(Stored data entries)
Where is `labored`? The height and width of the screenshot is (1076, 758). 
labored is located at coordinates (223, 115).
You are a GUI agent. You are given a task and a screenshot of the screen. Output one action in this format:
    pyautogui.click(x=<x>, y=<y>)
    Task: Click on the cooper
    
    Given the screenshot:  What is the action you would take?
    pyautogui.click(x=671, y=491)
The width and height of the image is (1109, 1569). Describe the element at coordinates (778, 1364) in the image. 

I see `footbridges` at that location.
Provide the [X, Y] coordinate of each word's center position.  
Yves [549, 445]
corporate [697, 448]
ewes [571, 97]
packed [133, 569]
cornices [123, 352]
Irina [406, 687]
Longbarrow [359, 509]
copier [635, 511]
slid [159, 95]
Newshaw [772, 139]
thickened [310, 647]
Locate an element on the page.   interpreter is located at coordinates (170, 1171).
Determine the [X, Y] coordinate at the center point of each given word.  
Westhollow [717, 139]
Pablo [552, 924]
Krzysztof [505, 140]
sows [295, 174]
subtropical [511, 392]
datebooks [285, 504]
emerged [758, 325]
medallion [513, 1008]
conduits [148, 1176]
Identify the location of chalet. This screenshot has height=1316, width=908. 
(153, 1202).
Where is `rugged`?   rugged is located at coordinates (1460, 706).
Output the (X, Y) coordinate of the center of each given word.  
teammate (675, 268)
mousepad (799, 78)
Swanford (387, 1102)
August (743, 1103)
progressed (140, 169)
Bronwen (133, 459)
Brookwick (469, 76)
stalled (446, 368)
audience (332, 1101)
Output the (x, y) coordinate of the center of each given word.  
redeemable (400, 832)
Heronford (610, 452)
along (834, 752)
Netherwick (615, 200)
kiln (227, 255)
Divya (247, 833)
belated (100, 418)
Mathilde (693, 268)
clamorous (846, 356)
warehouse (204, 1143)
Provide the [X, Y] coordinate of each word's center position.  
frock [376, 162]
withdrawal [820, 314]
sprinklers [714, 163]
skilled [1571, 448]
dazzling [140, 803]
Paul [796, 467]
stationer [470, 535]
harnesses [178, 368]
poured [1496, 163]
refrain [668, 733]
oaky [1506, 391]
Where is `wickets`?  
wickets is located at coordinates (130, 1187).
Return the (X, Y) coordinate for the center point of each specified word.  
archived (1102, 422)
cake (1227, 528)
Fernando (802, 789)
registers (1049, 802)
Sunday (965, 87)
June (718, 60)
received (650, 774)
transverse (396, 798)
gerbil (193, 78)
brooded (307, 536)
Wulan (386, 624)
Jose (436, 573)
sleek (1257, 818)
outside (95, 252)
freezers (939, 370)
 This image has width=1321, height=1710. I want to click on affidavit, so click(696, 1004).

(Task prompt) Please edit these lines by replacing "center" with "midpoint" everywhere, leaving everything else as it is.

(Response)
Where is `labored`? The height and width of the screenshot is (1076, 758). 
labored is located at coordinates (223, 115).
You are a GUI agent. You are given a task and a screenshot of the screen. Output one action in this format:
    pyautogui.click(x=<x>, y=<y>)
    Task: Click on the cooper
    
    Given the screenshot:  What is the action you would take?
    pyautogui.click(x=671, y=491)
The width and height of the image is (1109, 1569). Describe the element at coordinates (778, 1364) in the image. 

I see `footbridges` at that location.
Provide the [X, Y] coordinate of each word's midpoint position.  
Yves [549, 445]
corporate [697, 448]
ewes [571, 97]
packed [133, 569]
cornices [123, 352]
Irina [406, 687]
Longbarrow [359, 509]
copier [635, 511]
slid [159, 95]
Newshaw [772, 139]
thickened [310, 647]
Locate an element on the page.   interpreter is located at coordinates (170, 1171).
Determine the [X, Y] coordinate at the midpoint point of each given word.  
Westhollow [717, 139]
Pablo [552, 924]
Krzysztof [505, 140]
sows [295, 174]
subtropical [511, 392]
datebooks [285, 504]
emerged [758, 325]
medallion [513, 1008]
conduits [148, 1176]
Identify the location of chalet. This screenshot has height=1316, width=908. 
(153, 1202).
Where is `rugged`?   rugged is located at coordinates (1460, 706).
Output the (X, Y) coordinate of the midpoint of each given word.  
teammate (675, 268)
mousepad (799, 78)
Swanford (387, 1102)
August (743, 1103)
progressed (140, 169)
Bronwen (133, 459)
Brookwick (469, 76)
stalled (446, 368)
audience (332, 1101)
Output the (x, y) coordinate of the midpoint of each given word.  
redeemable (400, 832)
Heronford (610, 452)
along (834, 752)
Netherwick (615, 200)
kiln (227, 255)
Divya (247, 833)
belated (100, 418)
Mathilde (693, 268)
clamorous (846, 356)
warehouse (204, 1143)
Provide the [X, Y] coordinate of each word's midpoint position.  
frock [376, 162]
withdrawal [820, 314]
sprinklers [714, 163]
skilled [1571, 448]
dazzling [140, 803]
Paul [796, 467]
stationer [470, 535]
harnesses [178, 368]
poured [1496, 163]
refrain [668, 733]
oaky [1506, 391]
Where is `wickets`?  
wickets is located at coordinates (130, 1187).
Return the (X, Y) coordinate for the midpoint point of each specified word.  
archived (1102, 422)
cake (1227, 528)
Fernando (802, 789)
registers (1049, 802)
Sunday (965, 87)
June (718, 60)
received (650, 774)
transverse (396, 798)
gerbil (193, 78)
brooded (307, 536)
Wulan (386, 624)
Jose (436, 573)
sleek (1257, 818)
outside (95, 252)
freezers (939, 370)
 This image has width=1321, height=1710. I want to click on affidavit, so click(696, 1004).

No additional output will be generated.